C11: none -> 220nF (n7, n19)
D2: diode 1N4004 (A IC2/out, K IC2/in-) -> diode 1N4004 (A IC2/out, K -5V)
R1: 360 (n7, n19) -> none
...
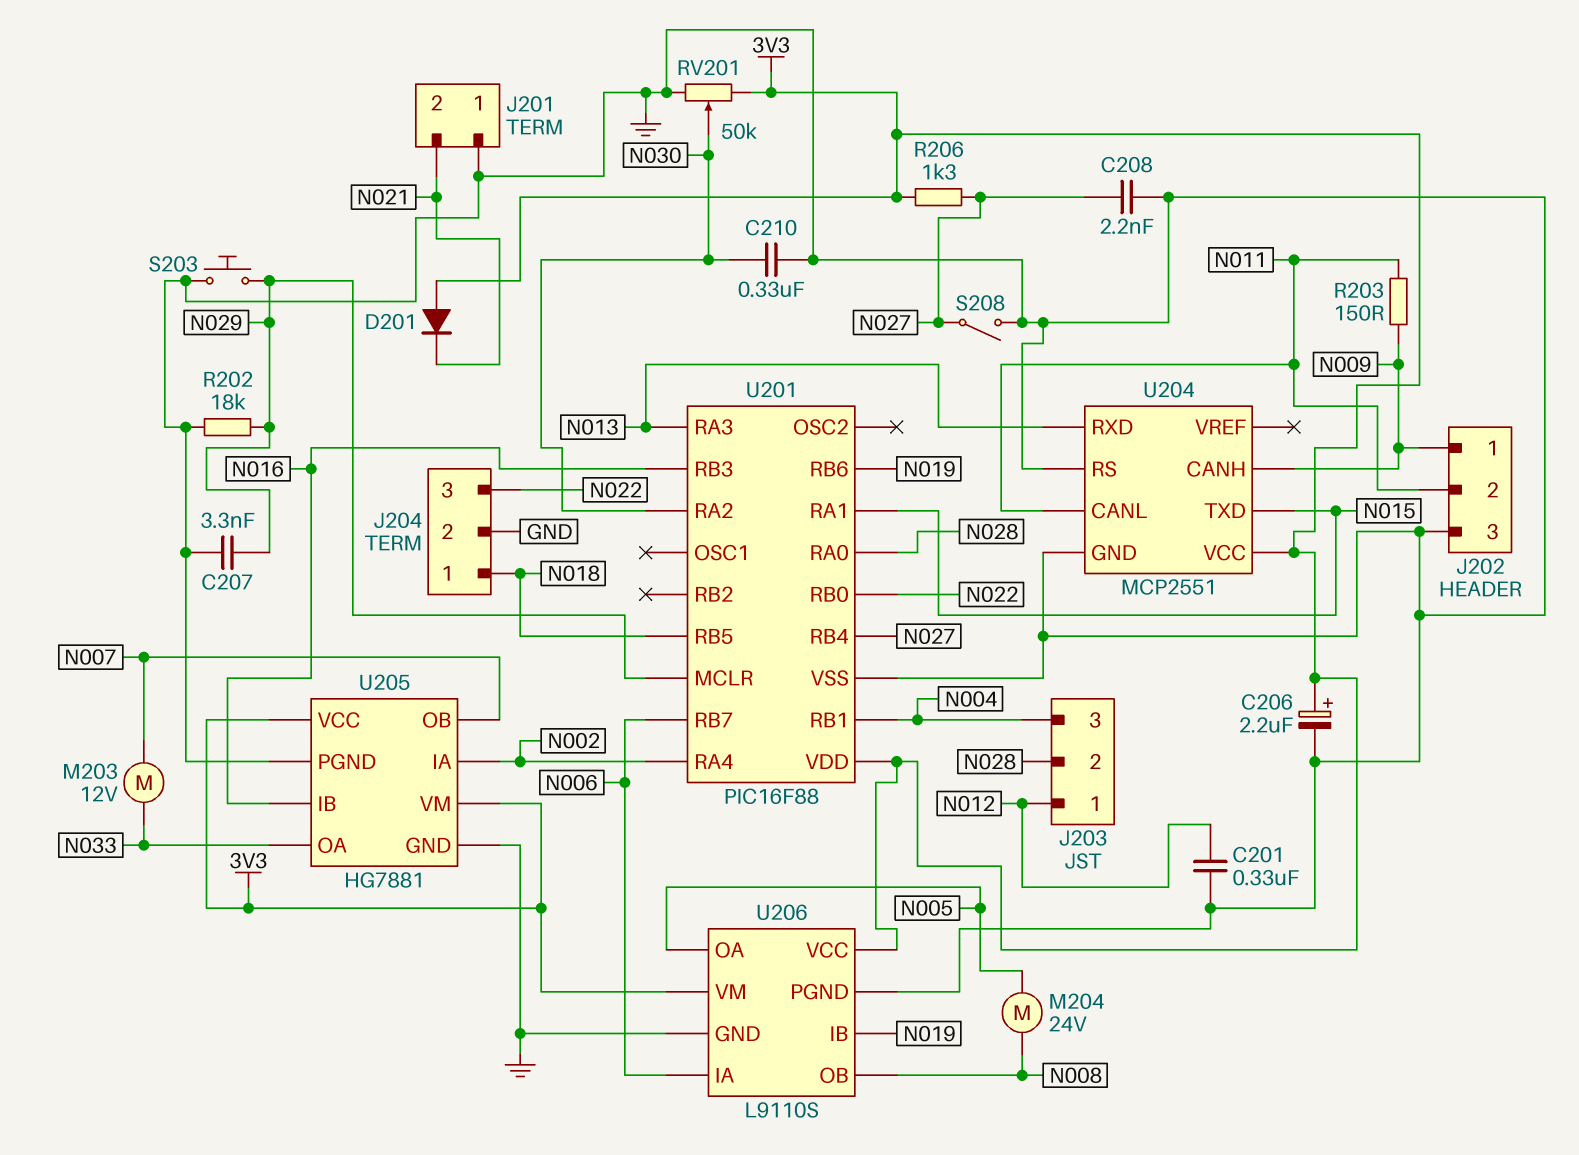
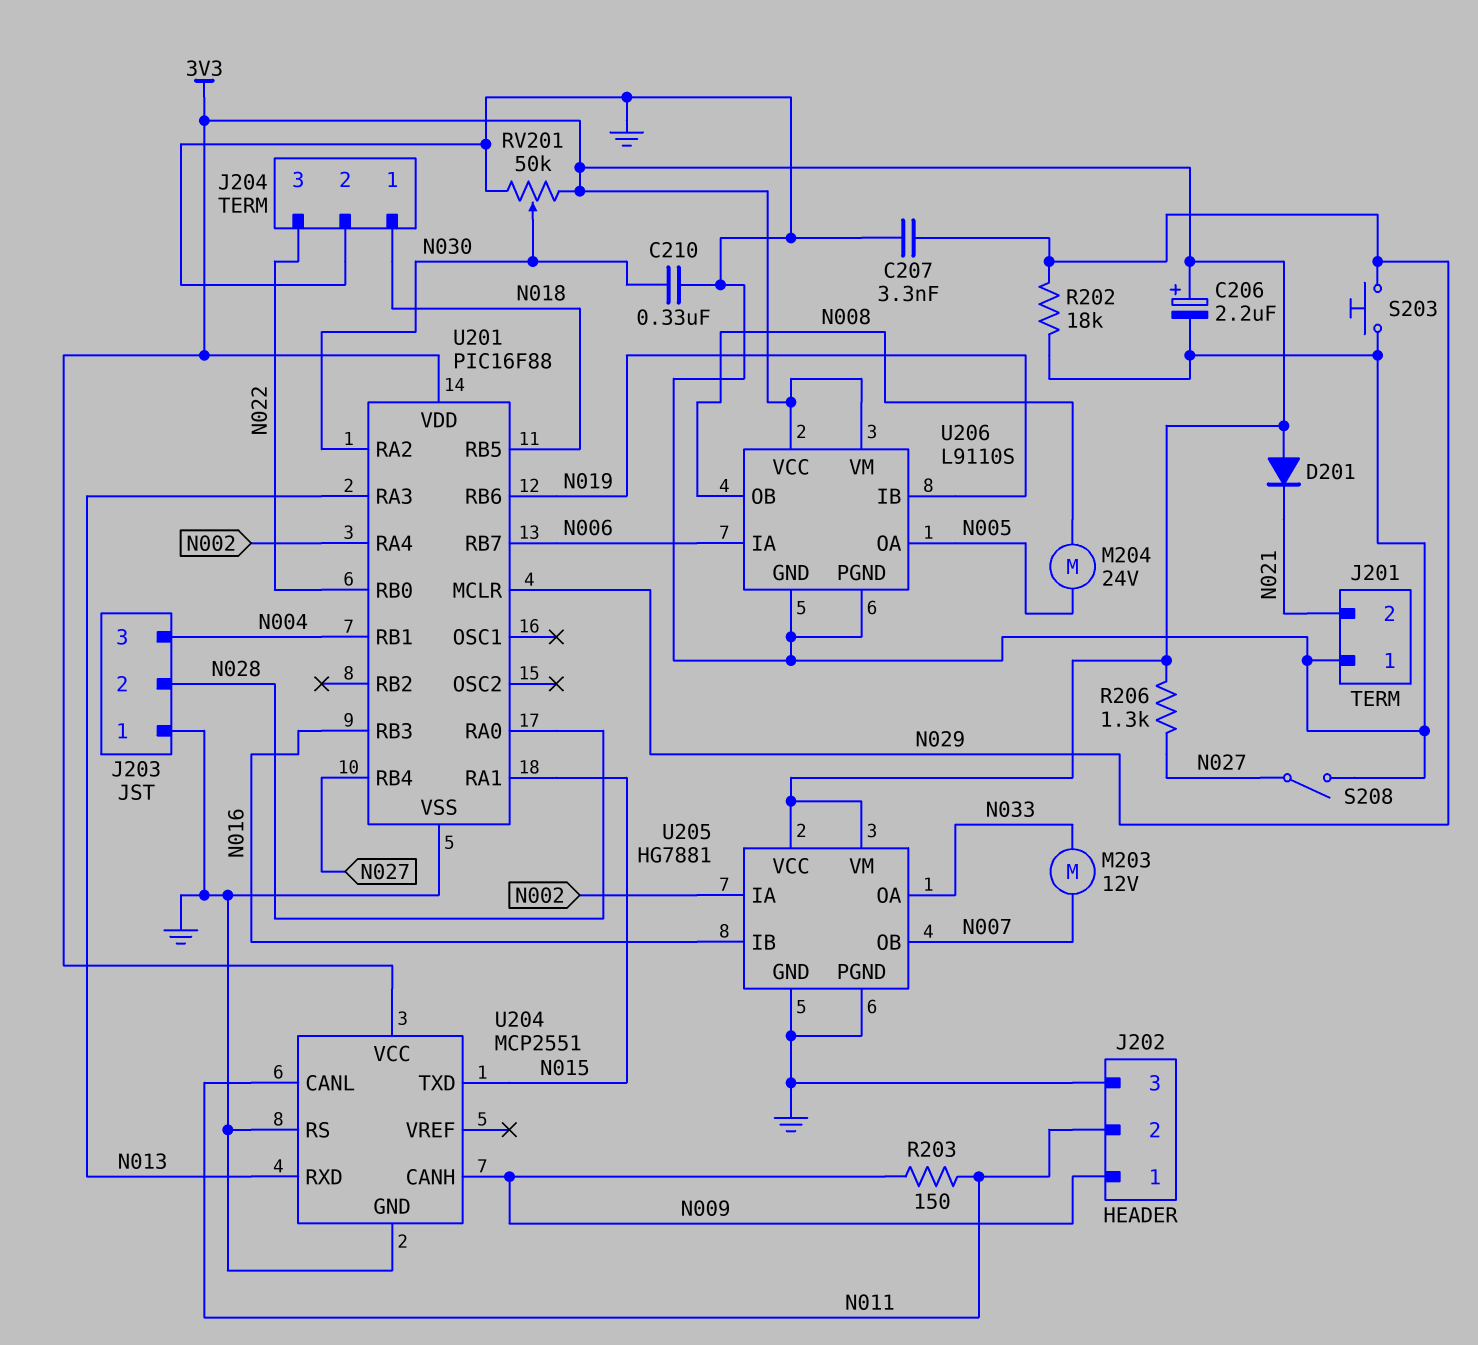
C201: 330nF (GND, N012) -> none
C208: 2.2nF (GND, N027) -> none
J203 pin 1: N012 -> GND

**REQUIREMENT**
Counting only lines with the word "none" in them, say how many there are in the entries above, with no other words.

**FINISHED TASK**
4